WHAT YOU HAVE TO DO -> Give the entries below again exactly. Their pictures are not needed.

##########

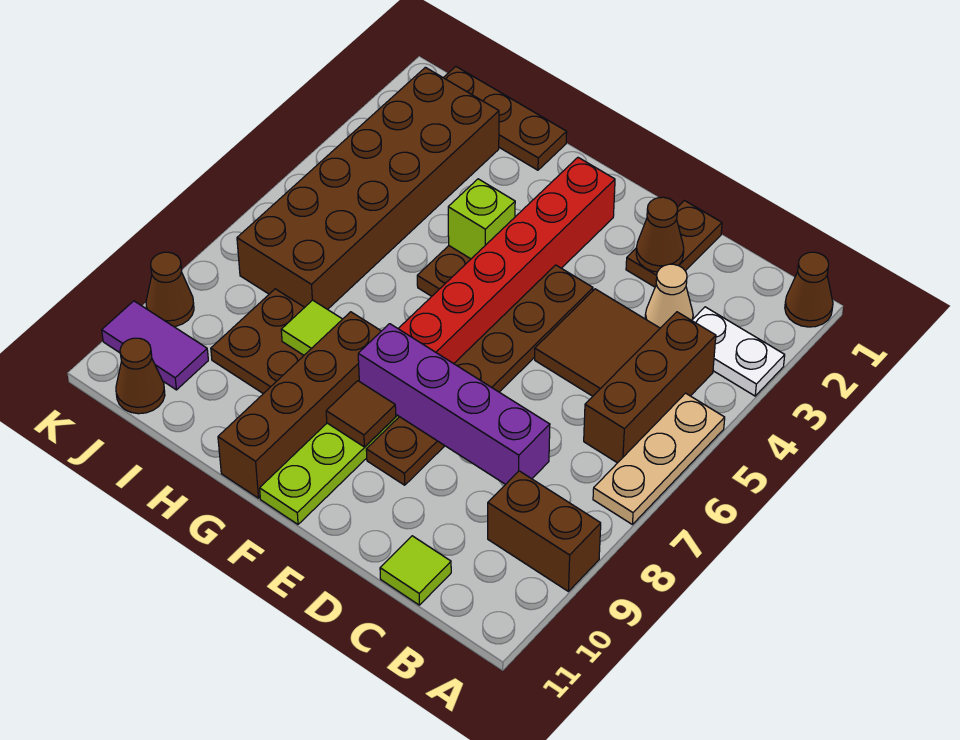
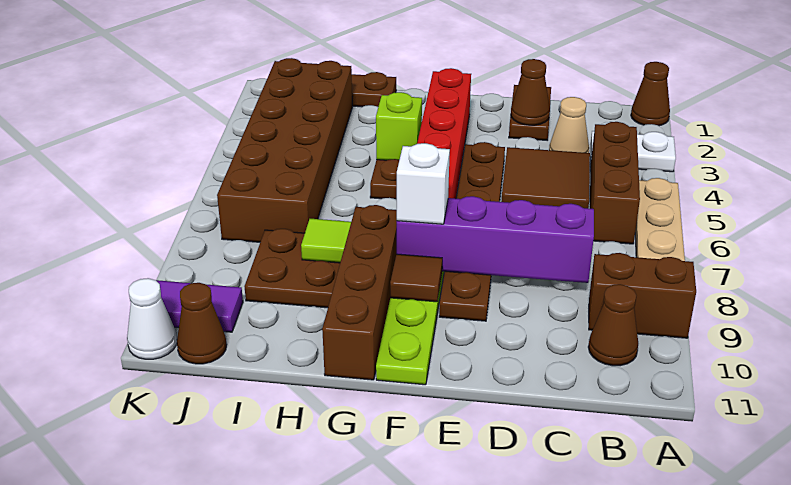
lime tile C11 level 1 -> none
none -> white brick F8 level 3
brown cone K9 level 1 -> brown cone B10 level 1
none -> white cone K11 level 1

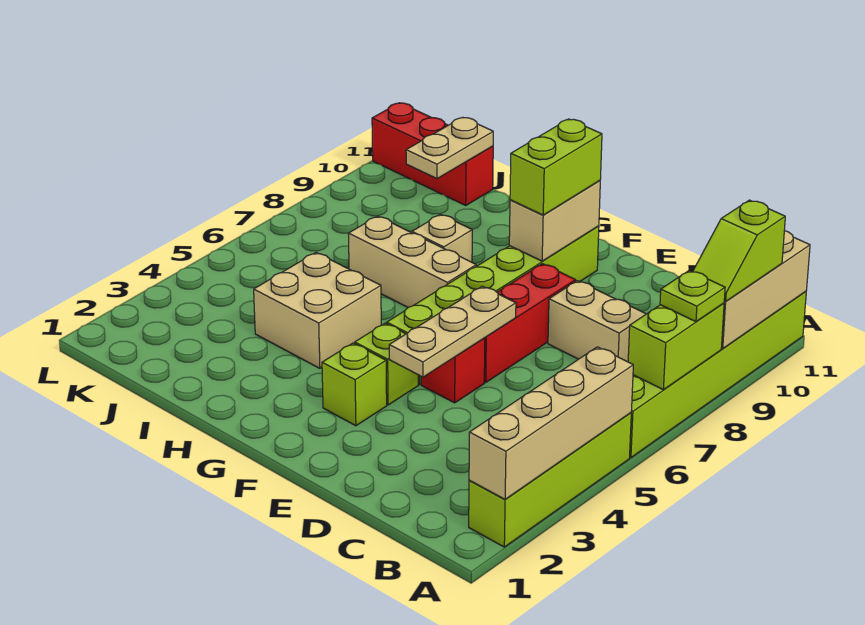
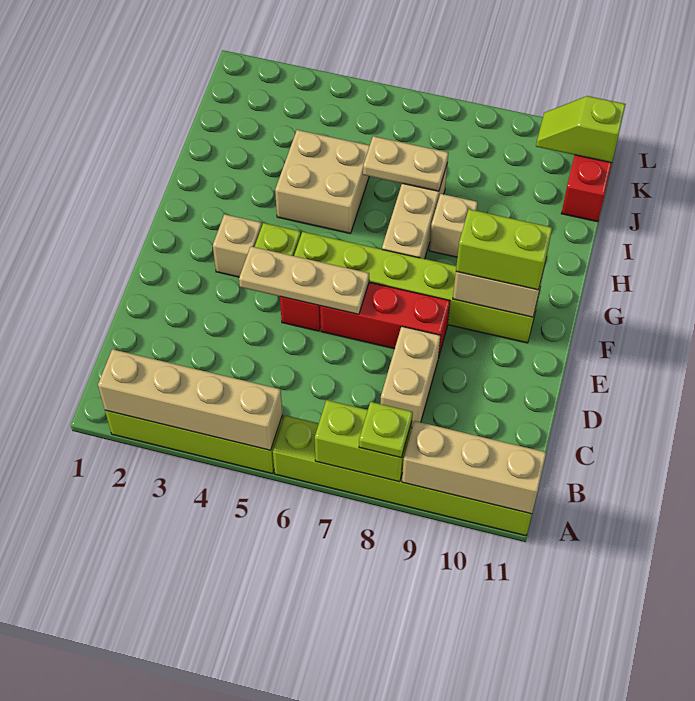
lime slope A9:A10 level 3 top 10 -> lime slope K10:K11 level 2 top 11
lime brick F3 level 1 -> tan brick F3 level 1
tan plate J10:J11 level 2 -> tan plate I6:I7 level 2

##########

RESPONSE TO THIS TASK ->
lime tile C11 level 1 -> none
none -> white brick F8 level 3
brown cone K9 level 1 -> brown cone B10 level 1
none -> white cone K11 level 1

lime slope A9:A10 level 3 top 10 -> lime slope K10:K11 level 2 top 11
lime brick F3 level 1 -> tan brick F3 level 1
tan plate J10:J11 level 2 -> tan plate I6:I7 level 2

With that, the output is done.